*** Block opens ***

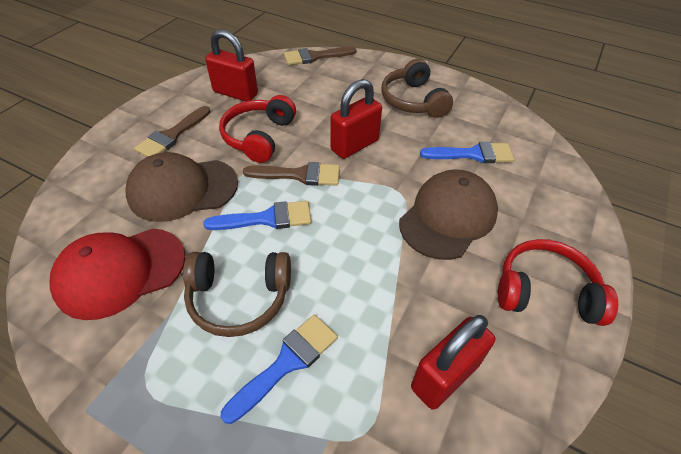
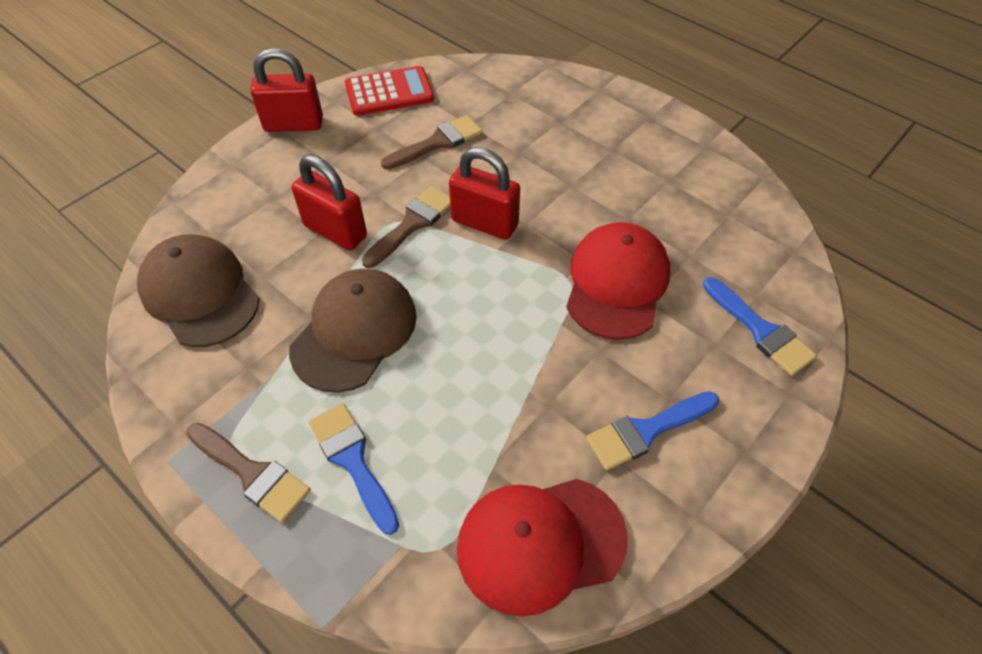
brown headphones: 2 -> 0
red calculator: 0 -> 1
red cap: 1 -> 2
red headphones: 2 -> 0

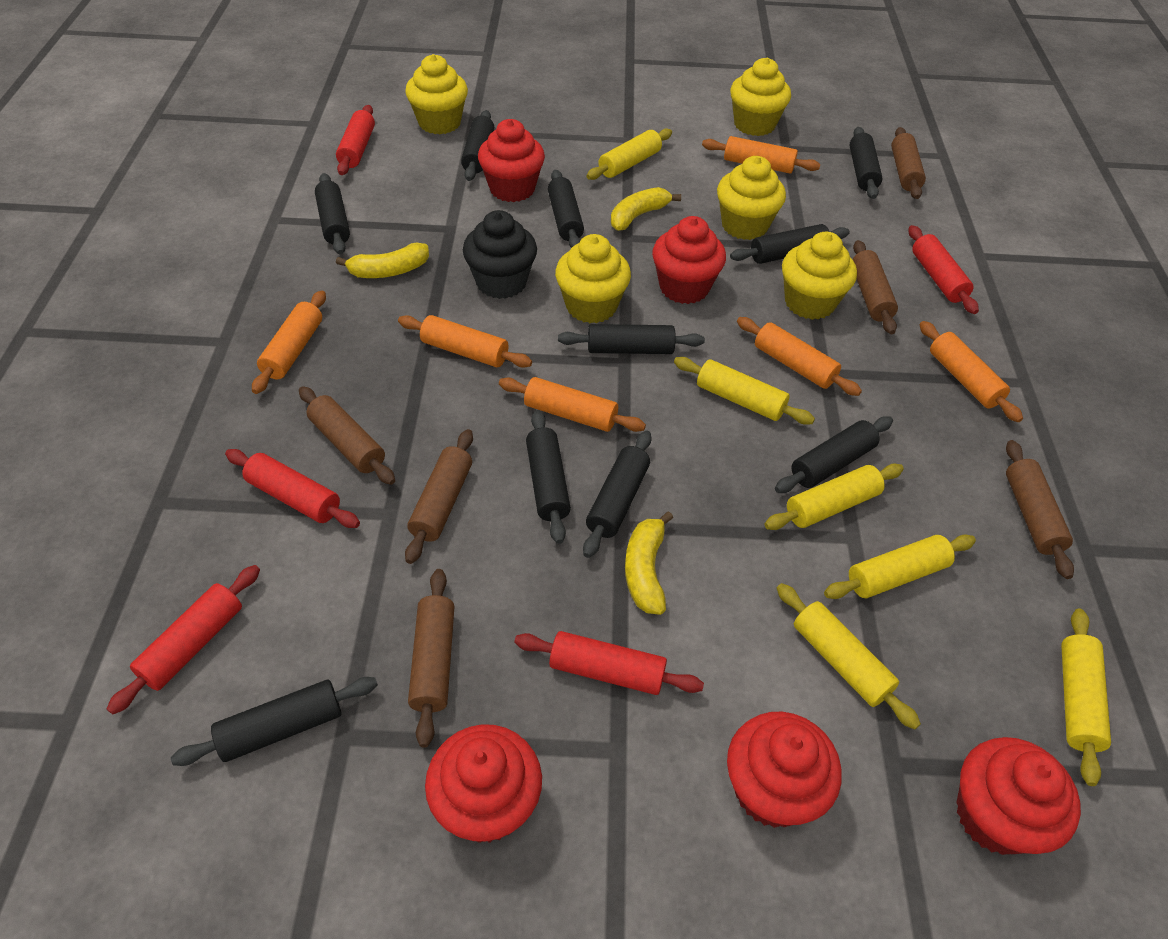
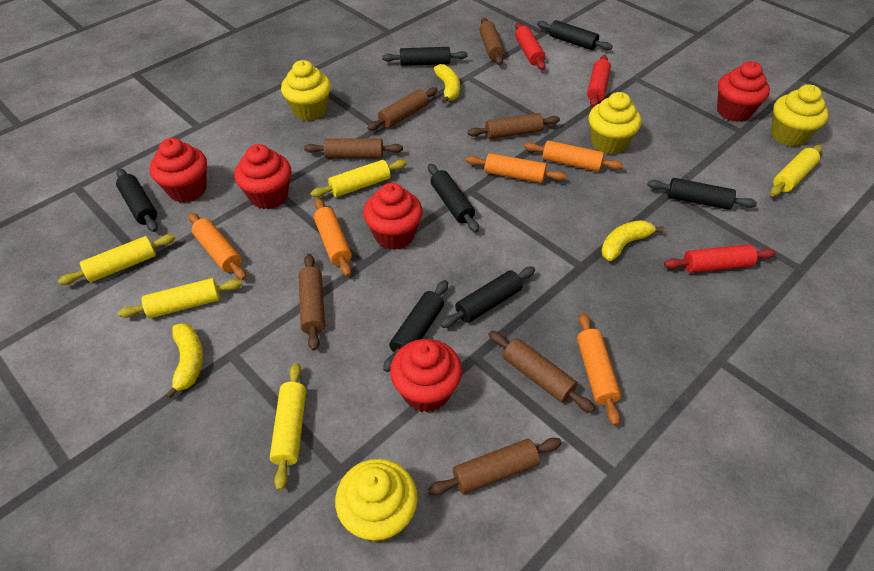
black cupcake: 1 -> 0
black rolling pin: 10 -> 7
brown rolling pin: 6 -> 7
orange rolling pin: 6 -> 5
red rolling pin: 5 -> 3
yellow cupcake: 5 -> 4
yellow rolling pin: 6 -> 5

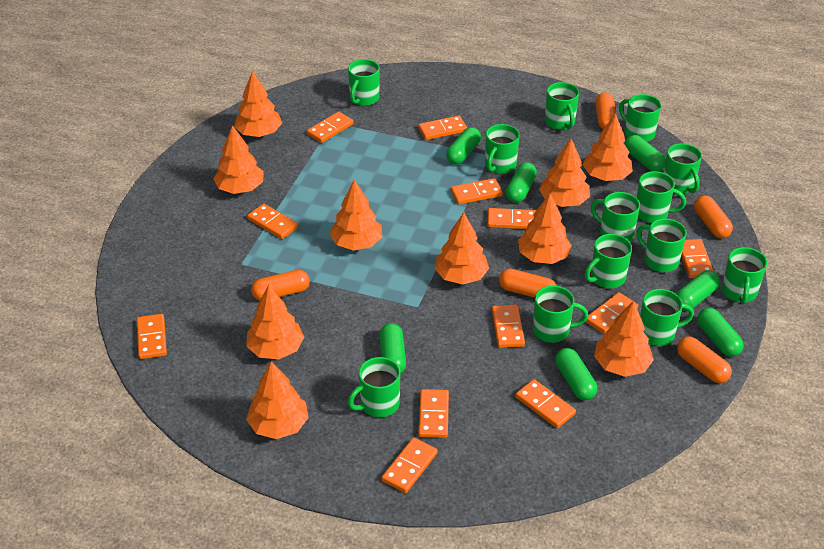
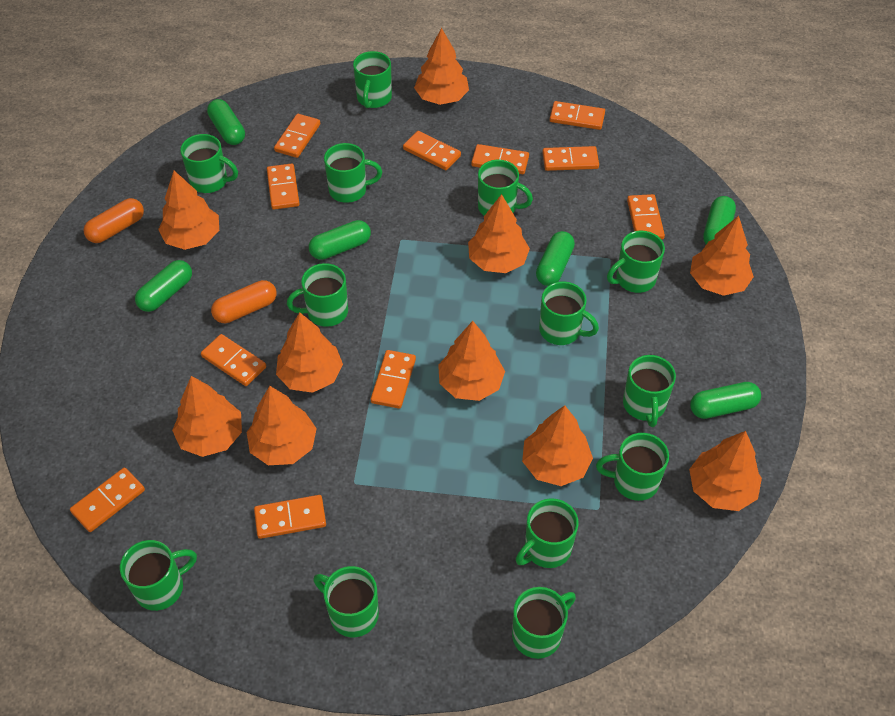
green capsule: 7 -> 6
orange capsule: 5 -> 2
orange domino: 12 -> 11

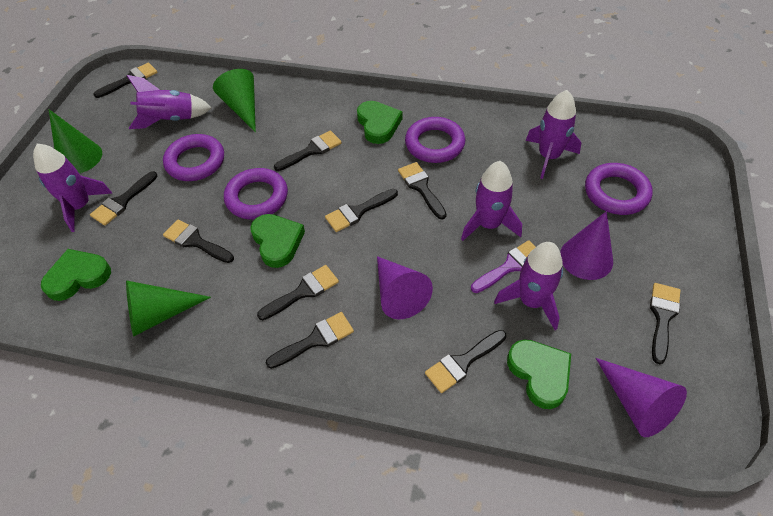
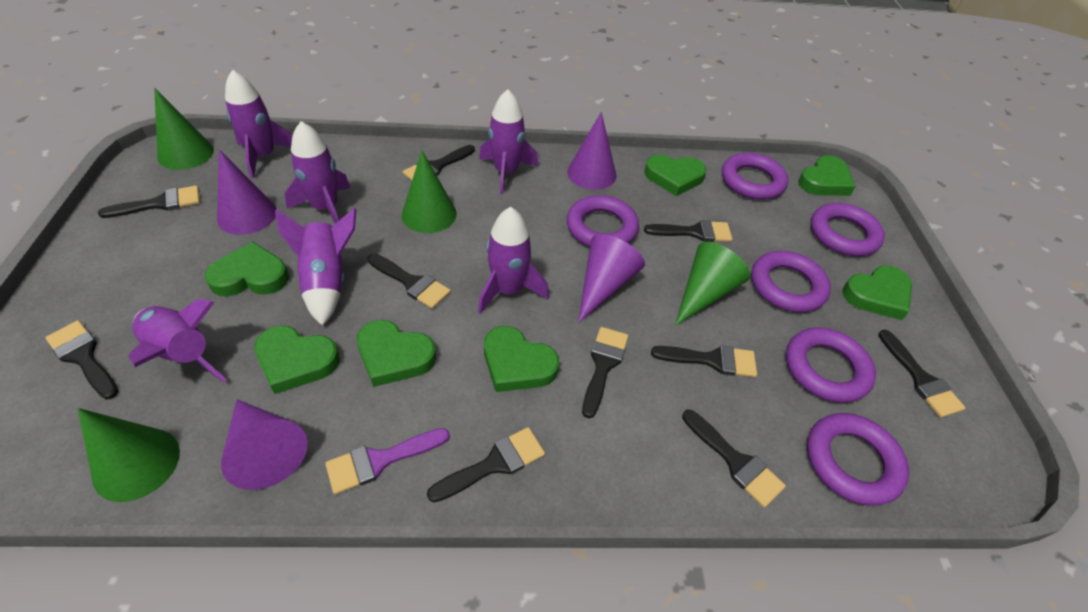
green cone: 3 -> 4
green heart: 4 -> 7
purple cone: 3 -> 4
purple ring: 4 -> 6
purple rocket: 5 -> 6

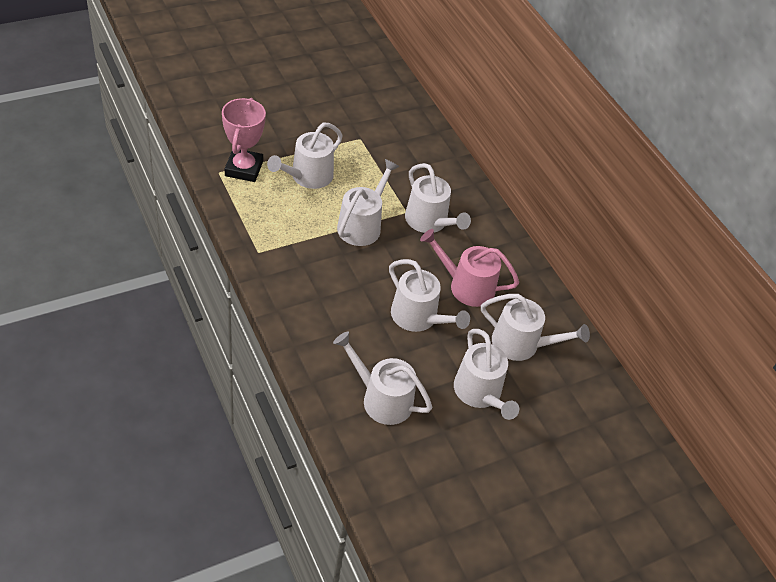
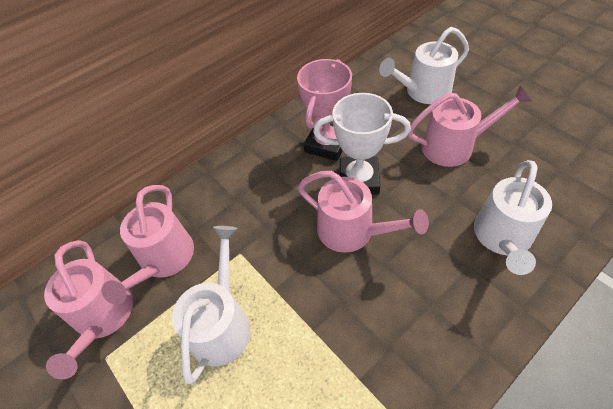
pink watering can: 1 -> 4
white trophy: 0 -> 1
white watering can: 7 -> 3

*** Block closes ***

Copy the listing above exactly, minus the pictures.

• _Answer space_:
brown headphones: 2 -> 0
red calculator: 0 -> 1
red cap: 1 -> 2
red headphones: 2 -> 0

black cupcake: 1 -> 0
black rolling pin: 10 -> 7
brown rolling pin: 6 -> 7
orange rolling pin: 6 -> 5
red rolling pin: 5 -> 3
yellow cupcake: 5 -> 4
yellow rolling pin: 6 -> 5

green capsule: 7 -> 6
orange capsule: 5 -> 2
orange domino: 12 -> 11

green cone: 3 -> 4
green heart: 4 -> 7
purple cone: 3 -> 4
purple ring: 4 -> 6
purple rocket: 5 -> 6

pink watering can: 1 -> 4
white trophy: 0 -> 1
white watering can: 7 -> 3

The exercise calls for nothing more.